▶ [Job]
Copy every entry in the data block below word for word, leaving each line unchanged.

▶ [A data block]

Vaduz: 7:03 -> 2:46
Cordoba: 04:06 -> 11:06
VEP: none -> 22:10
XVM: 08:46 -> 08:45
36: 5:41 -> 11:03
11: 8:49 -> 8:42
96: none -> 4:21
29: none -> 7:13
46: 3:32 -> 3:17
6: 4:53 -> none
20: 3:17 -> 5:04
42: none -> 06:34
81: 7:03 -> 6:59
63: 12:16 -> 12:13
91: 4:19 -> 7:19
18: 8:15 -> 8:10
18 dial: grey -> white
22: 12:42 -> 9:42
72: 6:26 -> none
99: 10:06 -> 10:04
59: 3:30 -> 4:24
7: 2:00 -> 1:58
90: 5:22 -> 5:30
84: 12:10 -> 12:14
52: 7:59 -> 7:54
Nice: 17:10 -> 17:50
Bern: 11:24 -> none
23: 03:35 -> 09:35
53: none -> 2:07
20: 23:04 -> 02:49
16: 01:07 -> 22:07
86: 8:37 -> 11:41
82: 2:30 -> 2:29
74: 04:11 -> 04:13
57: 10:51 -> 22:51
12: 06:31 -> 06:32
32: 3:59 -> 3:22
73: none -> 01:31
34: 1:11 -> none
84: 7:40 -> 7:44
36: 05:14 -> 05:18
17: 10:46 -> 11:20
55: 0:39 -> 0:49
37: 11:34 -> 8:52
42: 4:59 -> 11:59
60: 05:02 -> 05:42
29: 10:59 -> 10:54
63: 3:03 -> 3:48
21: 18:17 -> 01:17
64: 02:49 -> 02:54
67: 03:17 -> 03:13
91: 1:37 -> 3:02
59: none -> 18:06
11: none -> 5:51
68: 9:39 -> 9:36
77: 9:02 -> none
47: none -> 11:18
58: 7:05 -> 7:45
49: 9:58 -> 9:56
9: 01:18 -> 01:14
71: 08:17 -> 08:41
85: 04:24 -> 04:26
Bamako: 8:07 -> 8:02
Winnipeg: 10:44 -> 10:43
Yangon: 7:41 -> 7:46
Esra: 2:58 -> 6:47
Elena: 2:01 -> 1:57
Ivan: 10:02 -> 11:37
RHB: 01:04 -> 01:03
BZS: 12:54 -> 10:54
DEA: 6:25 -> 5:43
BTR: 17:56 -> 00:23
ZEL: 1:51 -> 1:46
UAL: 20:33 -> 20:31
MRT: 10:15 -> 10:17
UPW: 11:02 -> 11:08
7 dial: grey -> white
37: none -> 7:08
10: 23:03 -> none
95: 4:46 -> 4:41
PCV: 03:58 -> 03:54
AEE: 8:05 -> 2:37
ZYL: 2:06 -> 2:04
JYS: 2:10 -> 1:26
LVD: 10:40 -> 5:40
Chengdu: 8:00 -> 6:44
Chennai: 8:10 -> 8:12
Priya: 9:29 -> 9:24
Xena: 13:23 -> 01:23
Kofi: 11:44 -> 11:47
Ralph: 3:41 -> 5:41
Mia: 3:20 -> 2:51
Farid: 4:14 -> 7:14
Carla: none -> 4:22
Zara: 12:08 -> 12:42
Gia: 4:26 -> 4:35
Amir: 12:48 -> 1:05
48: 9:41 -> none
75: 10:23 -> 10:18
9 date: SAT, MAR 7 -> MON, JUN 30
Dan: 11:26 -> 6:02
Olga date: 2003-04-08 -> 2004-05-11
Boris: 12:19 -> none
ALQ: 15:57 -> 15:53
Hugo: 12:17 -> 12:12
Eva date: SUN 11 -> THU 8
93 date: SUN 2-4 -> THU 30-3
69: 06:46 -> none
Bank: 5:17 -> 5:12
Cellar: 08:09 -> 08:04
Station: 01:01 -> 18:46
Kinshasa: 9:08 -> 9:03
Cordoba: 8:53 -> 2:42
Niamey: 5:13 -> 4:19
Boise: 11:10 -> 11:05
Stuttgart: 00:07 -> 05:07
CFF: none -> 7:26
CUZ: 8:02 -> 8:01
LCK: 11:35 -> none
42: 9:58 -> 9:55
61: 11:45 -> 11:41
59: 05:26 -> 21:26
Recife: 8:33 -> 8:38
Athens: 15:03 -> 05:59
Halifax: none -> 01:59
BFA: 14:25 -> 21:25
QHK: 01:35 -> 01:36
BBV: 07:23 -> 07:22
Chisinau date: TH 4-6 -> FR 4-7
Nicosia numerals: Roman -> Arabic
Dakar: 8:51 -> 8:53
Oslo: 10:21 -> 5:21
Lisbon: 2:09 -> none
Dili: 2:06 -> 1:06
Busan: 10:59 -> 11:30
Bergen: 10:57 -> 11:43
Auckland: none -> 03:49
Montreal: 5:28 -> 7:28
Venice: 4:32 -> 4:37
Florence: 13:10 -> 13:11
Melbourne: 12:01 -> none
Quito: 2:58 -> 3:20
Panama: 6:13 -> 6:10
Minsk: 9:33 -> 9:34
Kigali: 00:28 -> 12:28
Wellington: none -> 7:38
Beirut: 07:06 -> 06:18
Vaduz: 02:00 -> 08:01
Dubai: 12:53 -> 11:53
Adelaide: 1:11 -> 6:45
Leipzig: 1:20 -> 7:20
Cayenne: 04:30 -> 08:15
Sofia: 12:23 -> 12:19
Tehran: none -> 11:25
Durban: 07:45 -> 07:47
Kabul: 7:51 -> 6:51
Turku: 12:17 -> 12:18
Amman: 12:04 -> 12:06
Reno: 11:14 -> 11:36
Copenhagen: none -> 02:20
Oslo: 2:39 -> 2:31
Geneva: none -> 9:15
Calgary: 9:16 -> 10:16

▶ [Task solution]
Vaduz: 7:03 -> 2:46
Cordoba: 04:06 -> 11:06
VEP: none -> 22:10
XVM: 08:46 -> 08:45
36: 5:41 -> 11:03
11: 8:49 -> 8:42
96: none -> 4:21
29: none -> 7:13
46: 3:32 -> 3:17
6: 4:53 -> none
20: 3:17 -> 5:04
42: none -> 06:34
81: 7:03 -> 6:59
63: 12:16 -> 12:13
91: 4:19 -> 7:19
18: 8:15 -> 8:10
18 dial: grey -> white
22: 12:42 -> 9:42
72: 6:26 -> none
99: 10:06 -> 10:04
59: 3:30 -> 4:24
7: 2:00 -> 1:58
90: 5:22 -> 5:30
84: 12:10 -> 12:14
52: 7:59 -> 7:54
Nice: 17:10 -> 17:50
Bern: 11:24 -> none
23: 03:35 -> 09:35
53: none -> 2:07
20: 23:04 -> 02:49
16: 01:07 -> 22:07
86: 8:37 -> 11:41
82: 2:30 -> 2:29
74: 04:11 -> 04:13
57: 10:51 -> 22:51
12: 06:31 -> 06:32
32: 3:59 -> 3:22
73: none -> 01:31
34: 1:11 -> none
84: 7:40 -> 7:44
36: 05:14 -> 05:18
17: 10:46 -> 11:20
55: 0:39 -> 0:49
37: 11:34 -> 8:52
42: 4:59 -> 11:59
60: 05:02 -> 05:42
29: 10:59 -> 10:54
63: 3:03 -> 3:48
21: 18:17 -> 01:17
64: 02:49 -> 02:54
67: 03:17 -> 03:13
91: 1:37 -> 3:02
59: none -> 18:06
11: none -> 5:51
68: 9:39 -> 9:36
77: 9:02 -> none
47: none -> 11:18
58: 7:05 -> 7:45
49: 9:58 -> 9:56
9: 01:18 -> 01:14
71: 08:17 -> 08:41
85: 04:24 -> 04:26
Bamako: 8:07 -> 8:02
Winnipeg: 10:44 -> 10:43
Yangon: 7:41 -> 7:46
Esra: 2:58 -> 6:47
Elena: 2:01 -> 1:57
Ivan: 10:02 -> 11:37
RHB: 01:04 -> 01:03
BZS: 12:54 -> 10:54
DEA: 6:25 -> 5:43
BTR: 17:56 -> 00:23
ZEL: 1:51 -> 1:46
UAL: 20:33 -> 20:31
MRT: 10:15 -> 10:17
UPW: 11:02 -> 11:08
7 dial: grey -> white
37: none -> 7:08
10: 23:03 -> none
95: 4:46 -> 4:41
PCV: 03:58 -> 03:54
AEE: 8:05 -> 2:37
ZYL: 2:06 -> 2:04
JYS: 2:10 -> 1:26
LVD: 10:40 -> 5:40
Chengdu: 8:00 -> 6:44
Chennai: 8:10 -> 8:12
Priya: 9:29 -> 9:24
Xena: 13:23 -> 01:23
Kofi: 11:44 -> 11:47
Ralph: 3:41 -> 5:41
Mia: 3:20 -> 2:51
Farid: 4:14 -> 7:14
Carla: none -> 4:22
Zara: 12:08 -> 12:42
Gia: 4:26 -> 4:35
Amir: 12:48 -> 1:05
48: 9:41 -> none
75: 10:23 -> 10:18
9 date: SAT, MAR 7 -> MON, JUN 30
Dan: 11:26 -> 6:02
Olga date: 2003-04-08 -> 2004-05-11
Boris: 12:19 -> none
ALQ: 15:57 -> 15:53
Hugo: 12:17 -> 12:12
Eva date: SUN 11 -> THU 8
93 date: SUN 2-4 -> THU 30-3
69: 06:46 -> none
Bank: 5:17 -> 5:12
Cellar: 08:09 -> 08:04
Station: 01:01 -> 18:46
Kinshasa: 9:08 -> 9:03
Cordoba: 8:53 -> 2:42
Niamey: 5:13 -> 4:19
Boise: 11:10 -> 11:05
Stuttgart: 00:07 -> 05:07
CFF: none -> 7:26
CUZ: 8:02 -> 8:01
LCK: 11:35 -> none
42: 9:58 -> 9:55
61: 11:45 -> 11:41
59: 05:26 -> 21:26
Recife: 8:33 -> 8:38
Athens: 15:03 -> 05:59
Halifax: none -> 01:59
BFA: 14:25 -> 21:25
QHK: 01:35 -> 01:36
BBV: 07:23 -> 07:22
Chisinau date: TH 4-6 -> FR 4-7
Nicosia numerals: Roman -> Arabic
Dakar: 8:51 -> 8:53
Oslo: 10:21 -> 5:21
Lisbon: 2:09 -> none
Dili: 2:06 -> 1:06
Busan: 10:59 -> 11:30
Bergen: 10:57 -> 11:43
Auckland: none -> 03:49
Montreal: 5:28 -> 7:28
Venice: 4:32 -> 4:37
Florence: 13:10 -> 13:11
Melbourne: 12:01 -> none
Quito: 2:58 -> 3:20
Panama: 6:13 -> 6:10
Minsk: 9:33 -> 9:34
Kigali: 00:28 -> 12:28
Wellington: none -> 7:38
Beirut: 07:06 -> 06:18
Vaduz: 02:00 -> 08:01
Dubai: 12:53 -> 11:53
Adelaide: 1:11 -> 6:45
Leipzig: 1:20 -> 7:20
Cayenne: 04:30 -> 08:15
Sofia: 12:23 -> 12:19
Tehran: none -> 11:25
Durban: 07:45 -> 07:47
Kabul: 7:51 -> 6:51
Turku: 12:17 -> 12:18
Amman: 12:04 -> 12:06
Reno: 11:14 -> 11:36
Copenhagen: none -> 02:20
Oslo: 2:39 -> 2:31
Geneva: none -> 9:15
Calgary: 9:16 -> 10:16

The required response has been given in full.